> Task requirements
Change every "none" in the records below to "blank" and write the lines out again otherwise unchanged, omitting the picture lines.

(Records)
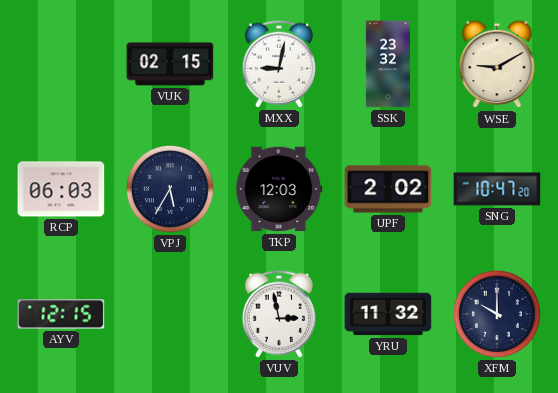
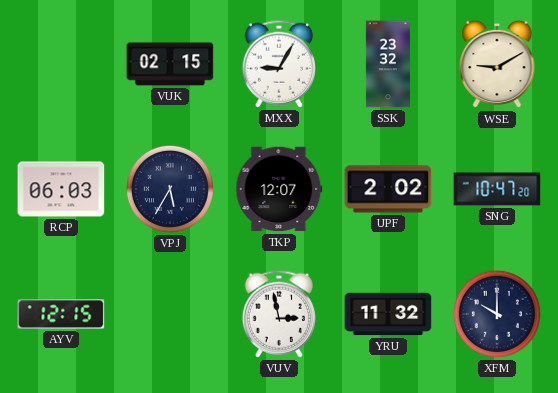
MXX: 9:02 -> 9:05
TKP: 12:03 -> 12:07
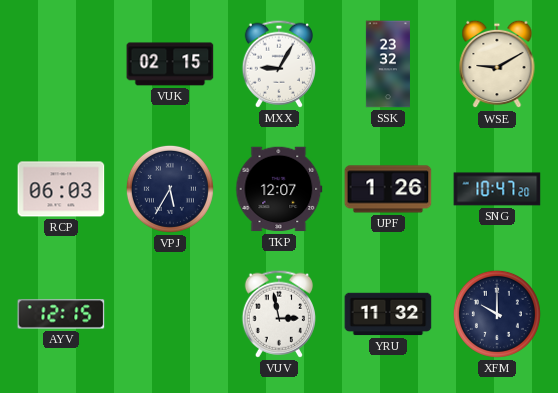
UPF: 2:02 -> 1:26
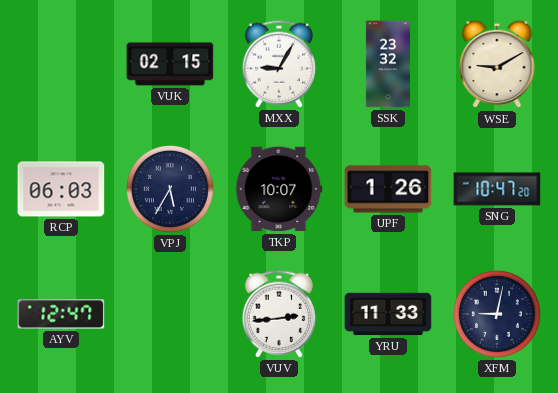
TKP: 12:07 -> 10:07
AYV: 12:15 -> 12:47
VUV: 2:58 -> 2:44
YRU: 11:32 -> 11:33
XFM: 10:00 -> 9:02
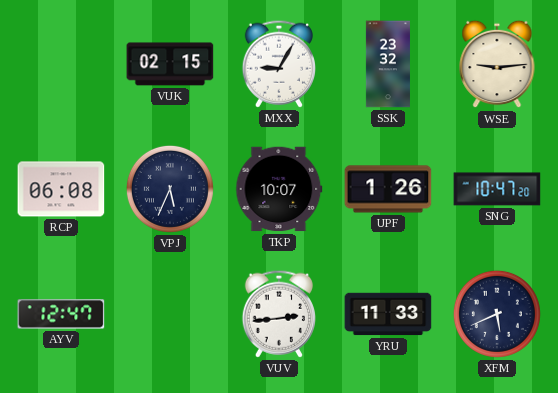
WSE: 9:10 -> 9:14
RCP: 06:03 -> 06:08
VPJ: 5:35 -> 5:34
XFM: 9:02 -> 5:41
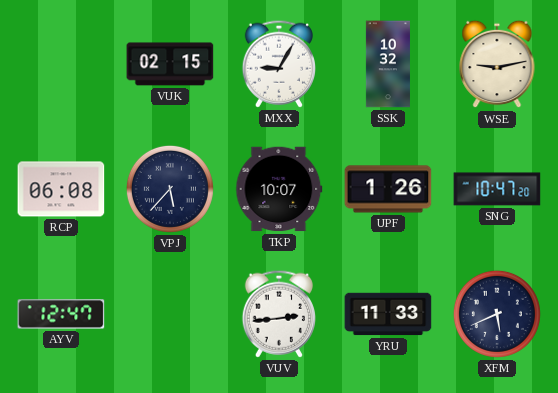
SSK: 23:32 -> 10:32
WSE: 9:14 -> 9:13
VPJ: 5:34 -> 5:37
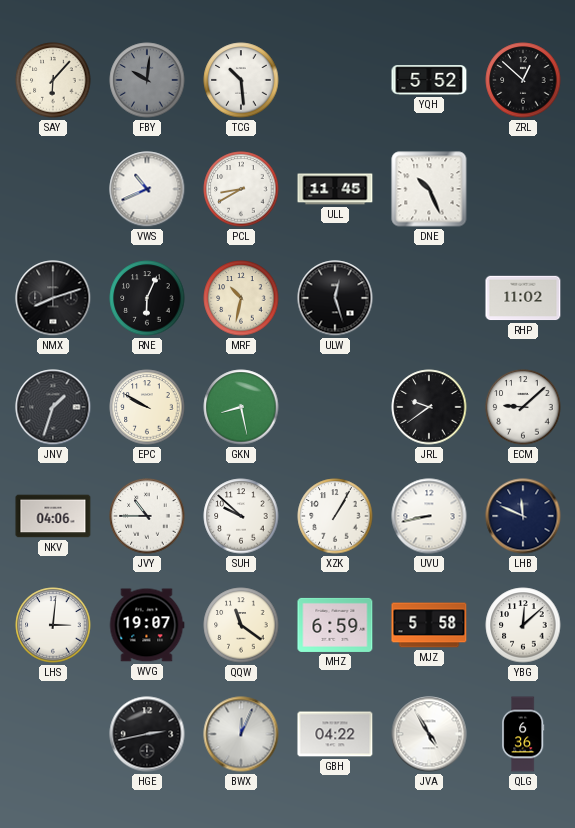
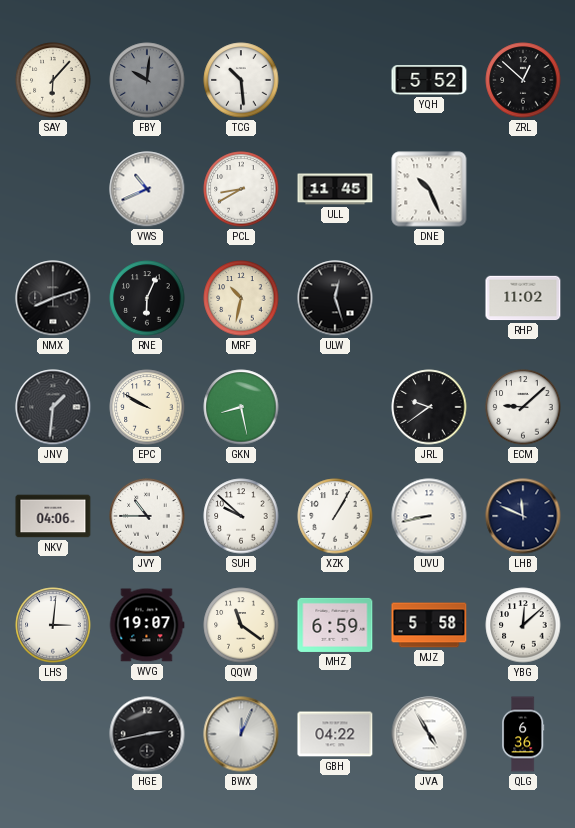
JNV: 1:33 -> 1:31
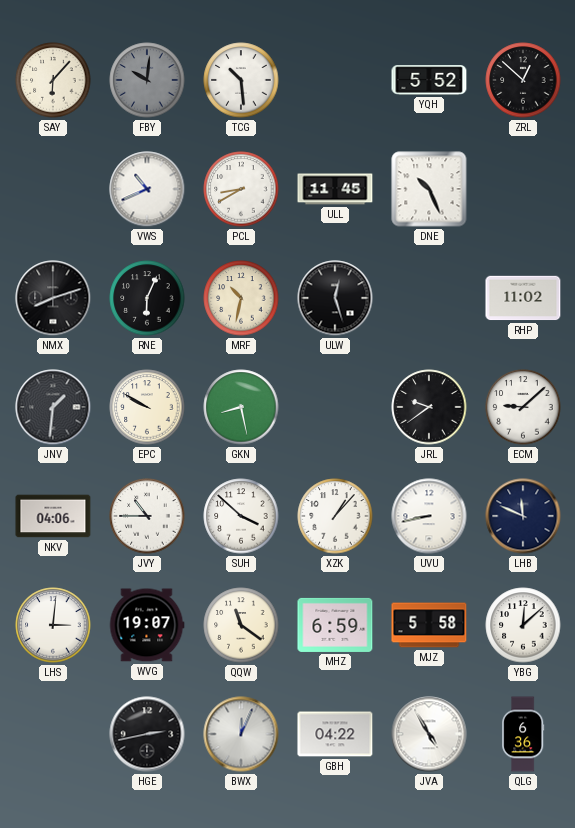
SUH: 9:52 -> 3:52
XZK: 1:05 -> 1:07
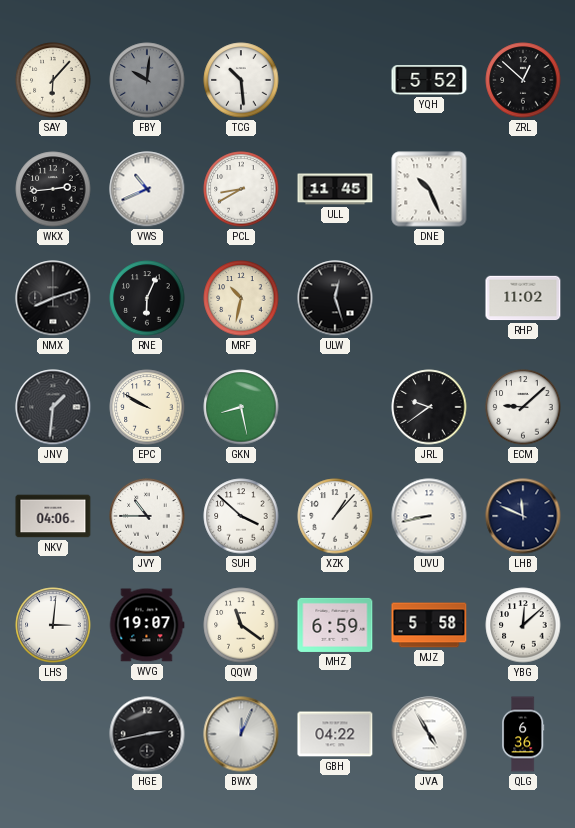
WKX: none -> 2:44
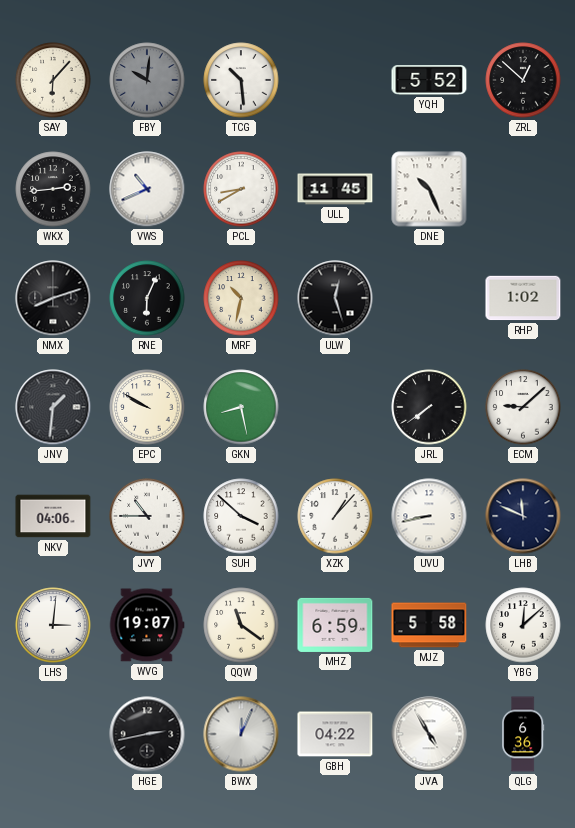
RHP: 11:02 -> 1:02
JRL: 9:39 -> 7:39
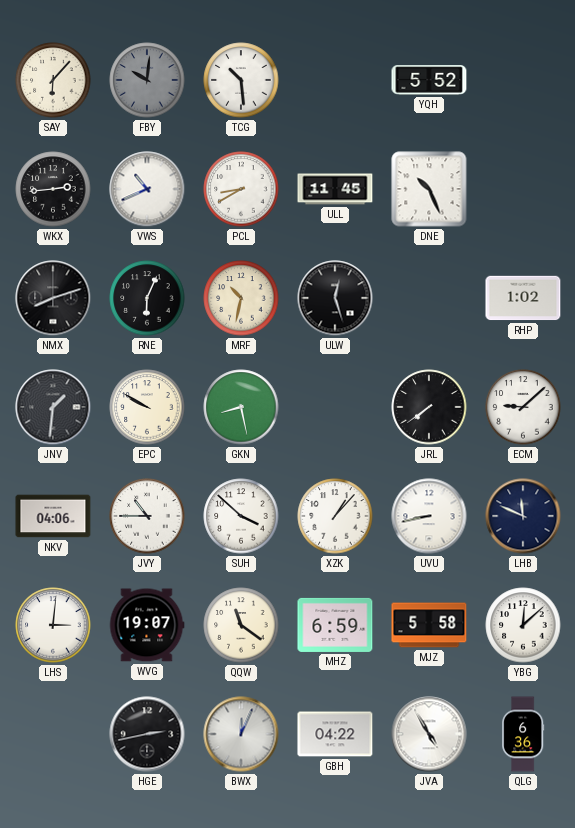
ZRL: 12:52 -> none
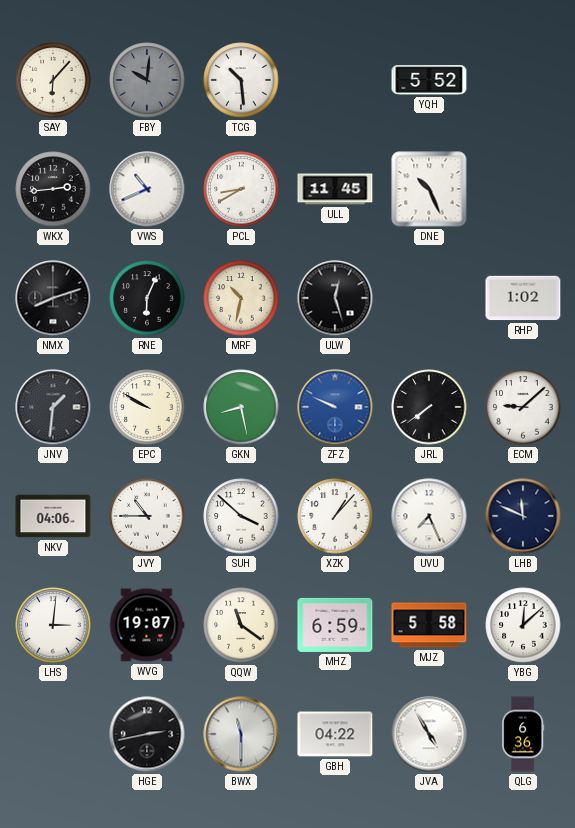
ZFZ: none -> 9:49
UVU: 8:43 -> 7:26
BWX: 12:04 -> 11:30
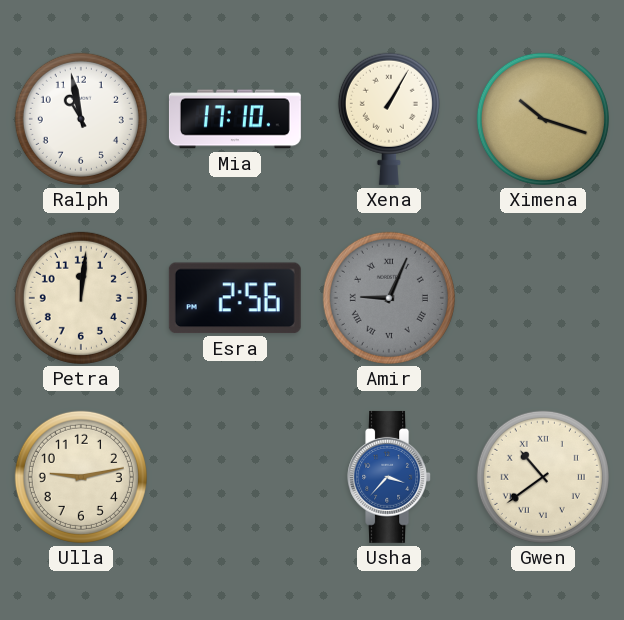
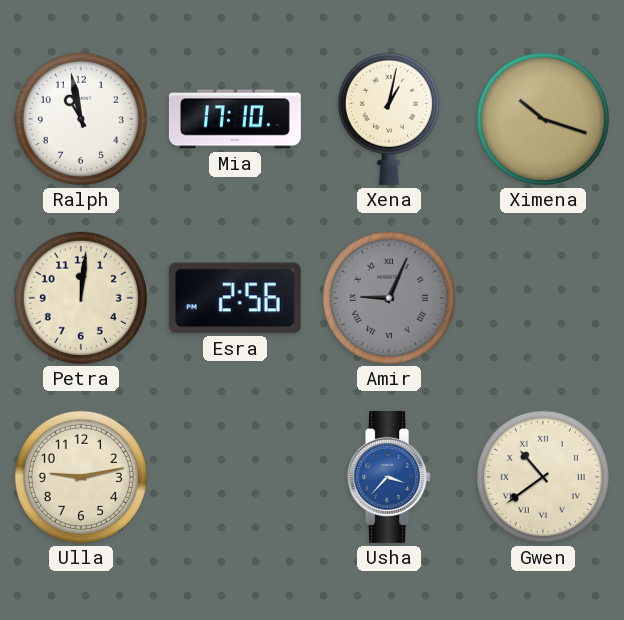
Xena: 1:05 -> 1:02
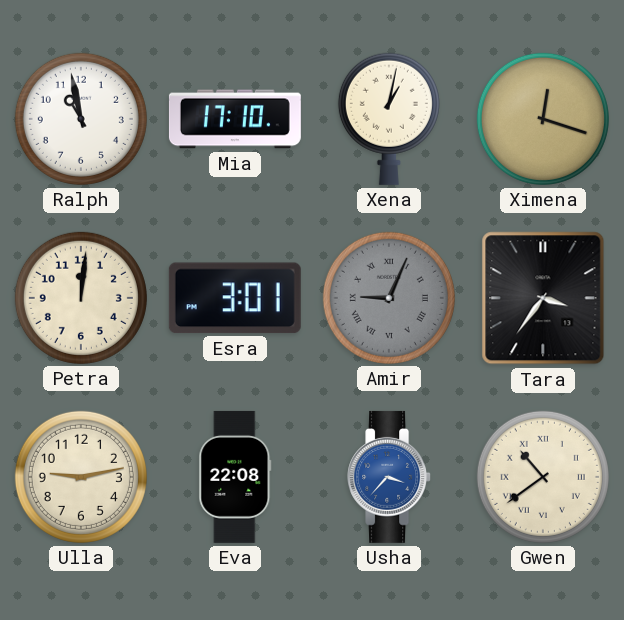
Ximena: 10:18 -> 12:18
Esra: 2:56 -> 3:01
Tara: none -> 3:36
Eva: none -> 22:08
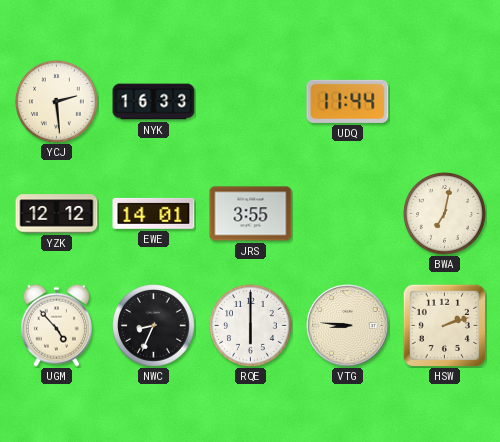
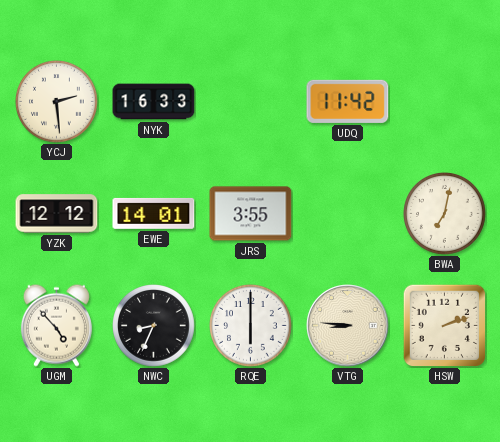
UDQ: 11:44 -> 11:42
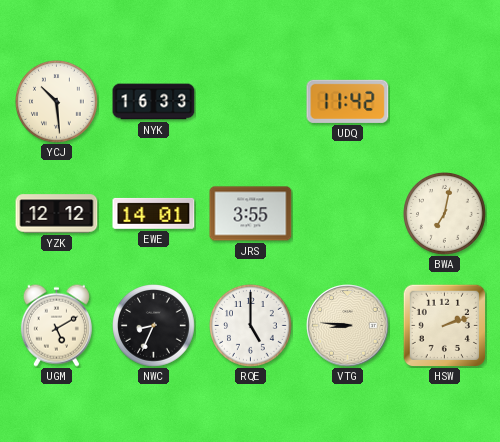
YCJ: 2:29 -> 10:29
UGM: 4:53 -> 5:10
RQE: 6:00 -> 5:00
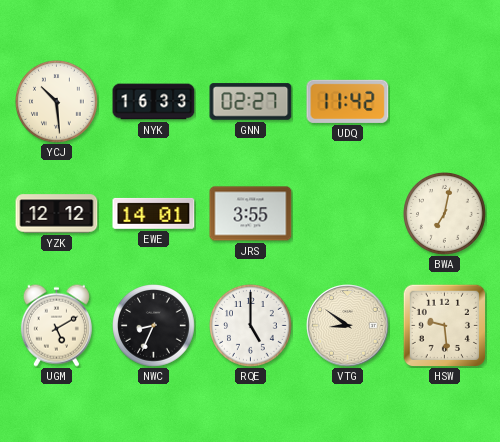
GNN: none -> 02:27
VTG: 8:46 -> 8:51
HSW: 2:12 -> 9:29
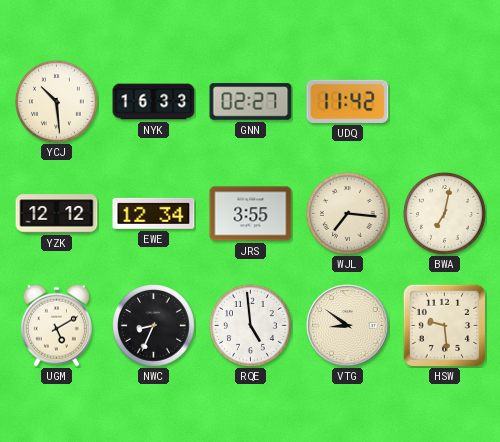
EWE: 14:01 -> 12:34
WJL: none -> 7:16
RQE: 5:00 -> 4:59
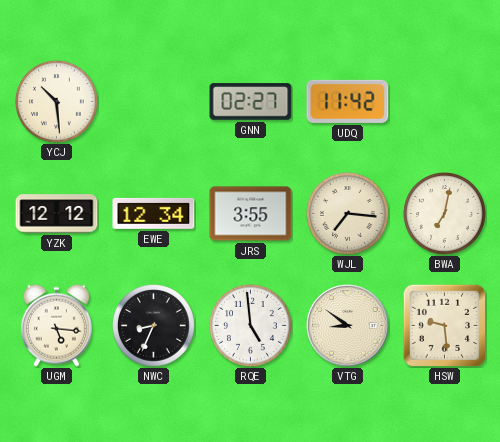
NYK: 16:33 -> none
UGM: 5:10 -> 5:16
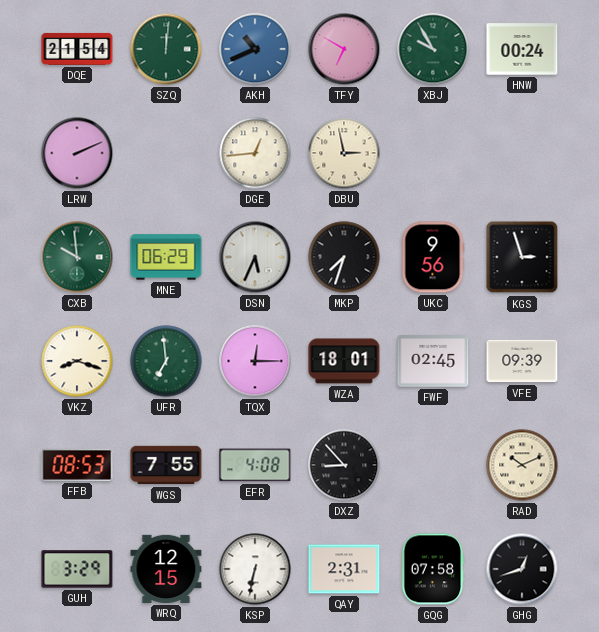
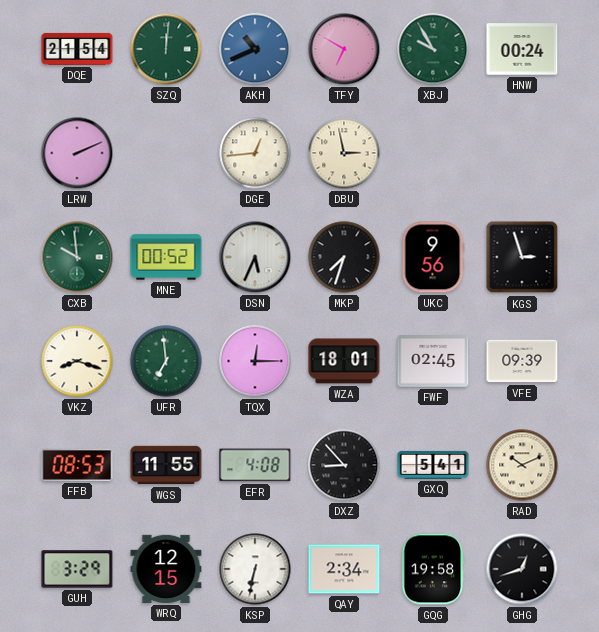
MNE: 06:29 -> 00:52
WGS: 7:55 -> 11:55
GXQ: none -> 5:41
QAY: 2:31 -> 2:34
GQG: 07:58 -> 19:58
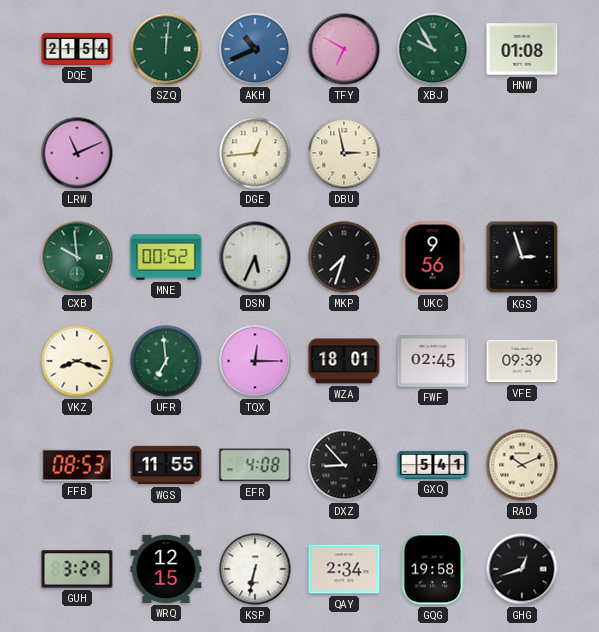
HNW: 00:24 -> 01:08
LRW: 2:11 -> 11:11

> Written response
MXX: 9:02 -> 9:05
TKP: 12:03 -> 12:07
UPF: 2:02 -> 1:26
TKP: 12:07 -> 10:07
AYV: 12:15 -> 12:47
VUV: 2:58 -> 2:44
YRU: 11:32 -> 11:33
XFM: 10:00 -> 9:02
WSE: 9:10 -> 9:14
RCP: 06:03 -> 06:08
VPJ: 5:35 -> 5:34
XFM: 9:02 -> 5:41
SSK: 23:32 -> 10:32
WSE: 9:14 -> 9:13
VPJ: 5:34 -> 5:37
JNV: 1:33 -> 1:31
SUH: 9:52 -> 3:52
XZK: 1:05 -> 1:07
WKX: blank -> 2:44
RHP: 11:02 -> 1:02
JRL: 9:39 -> 7:39
ZRL: 12:52 -> blank
ZFZ: blank -> 9:49
UVU: 8:43 -> 7:26
BWX: 12:04 -> 11:30
Xena: 1:05 -> 1:02
Ximena: 10:18 -> 12:18
Esra: 2:56 -> 3:01
Tara: blank -> 3:36
Eva: blank -> 22:08
UDQ: 11:44 -> 11:42
YCJ: 2:29 -> 10:29
UGM: 4:53 -> 5:10
RQE: 6:00 -> 5:00
GNN: blank -> 02:27
VTG: 8:46 -> 8:51
HSW: 2:12 -> 9:29
EWE: 14:01 -> 12:34
WJL: blank -> 7:16
RQE: 5:00 -> 4:59
NYK: 16:33 -> blank
UGM: 5:10 -> 5:16
MNE: 06:29 -> 00:52
WGS: 7:55 -> 11:55
GXQ: blank -> 5:41
QAY: 2:31 -> 2:34
GQG: 07:58 -> 19:58
HNW: 00:24 -> 01:08
LRW: 2:11 -> 11:11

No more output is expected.